→ What the task requires: Retype all entries exactly, skipping pictures.

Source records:
____
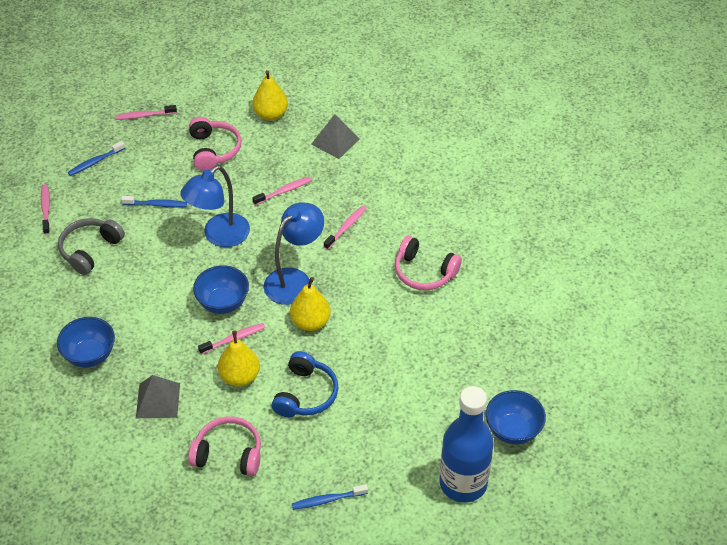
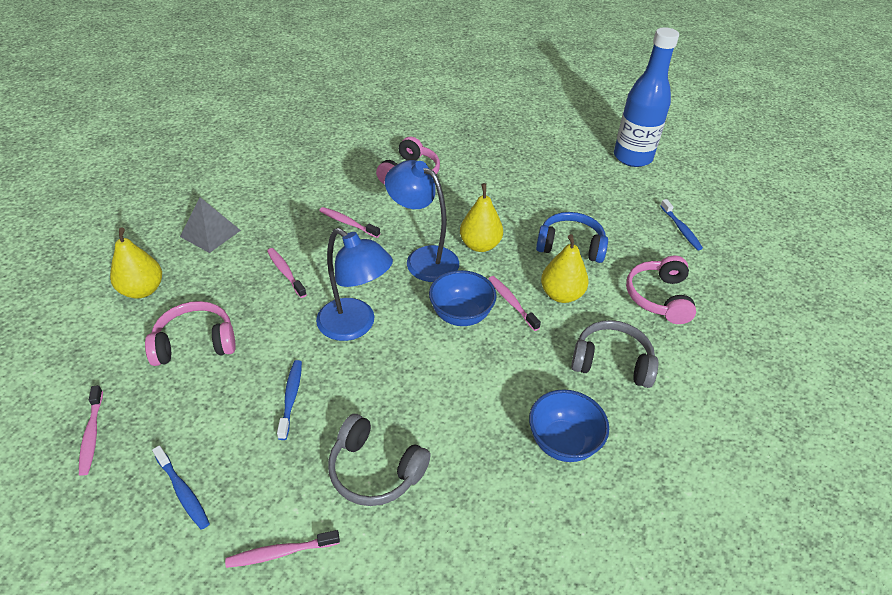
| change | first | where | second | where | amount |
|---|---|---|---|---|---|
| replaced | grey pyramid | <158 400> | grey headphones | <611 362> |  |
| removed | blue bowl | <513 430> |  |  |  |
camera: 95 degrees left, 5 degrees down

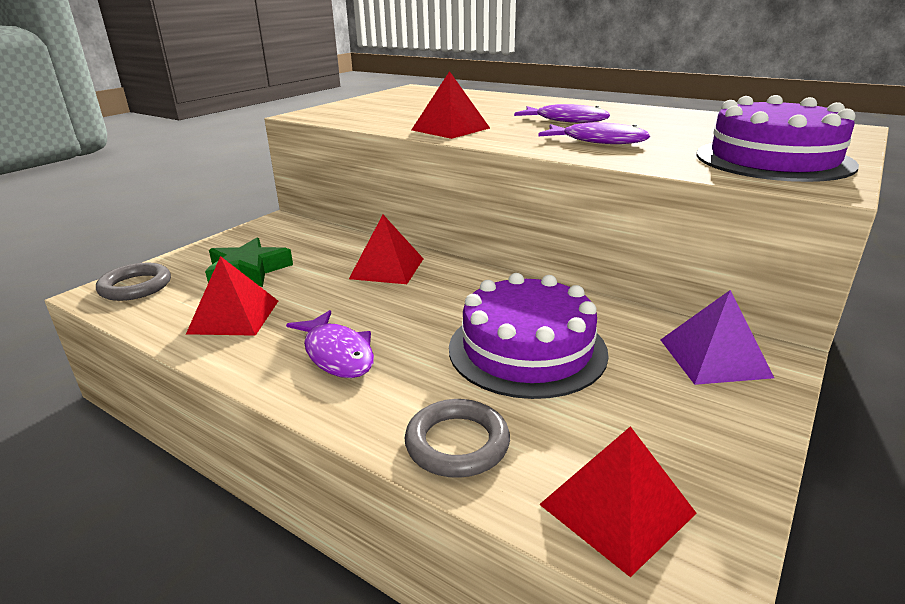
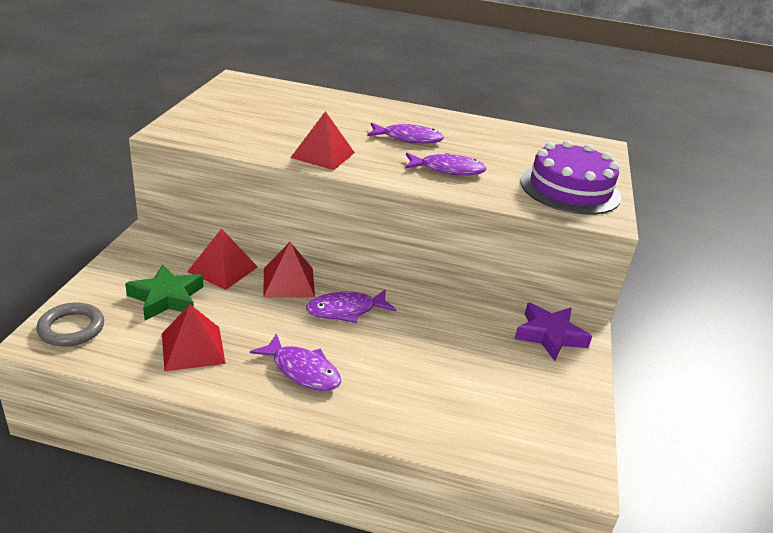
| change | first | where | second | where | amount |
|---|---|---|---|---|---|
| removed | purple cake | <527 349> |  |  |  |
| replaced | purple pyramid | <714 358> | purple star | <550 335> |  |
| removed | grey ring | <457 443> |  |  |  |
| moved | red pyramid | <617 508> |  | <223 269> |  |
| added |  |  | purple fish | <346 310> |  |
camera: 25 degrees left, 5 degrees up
____
→ Solution:
| change | first | where | second | where | amount |
|---|---|---|---|---|---|
| replaced | grey pyramid | <158 400> | grey headphones | <611 362> |  |
| removed | blue bowl | <513 430> |  |  |  |
camera: 95 degrees left, 5 degrees down

| change | first | where | second | where | amount |
|---|---|---|---|---|---|
| removed | purple cake | <527 349> |  |  |  |
| replaced | purple pyramid | <714 358> | purple star | <550 335> |  |
| removed | grey ring | <457 443> |  |  |  |
| moved | red pyramid | <617 508> |  | <223 269> |  |
| added |  |  | purple fish | <346 310> |  |
camera: 25 degrees left, 5 degrees up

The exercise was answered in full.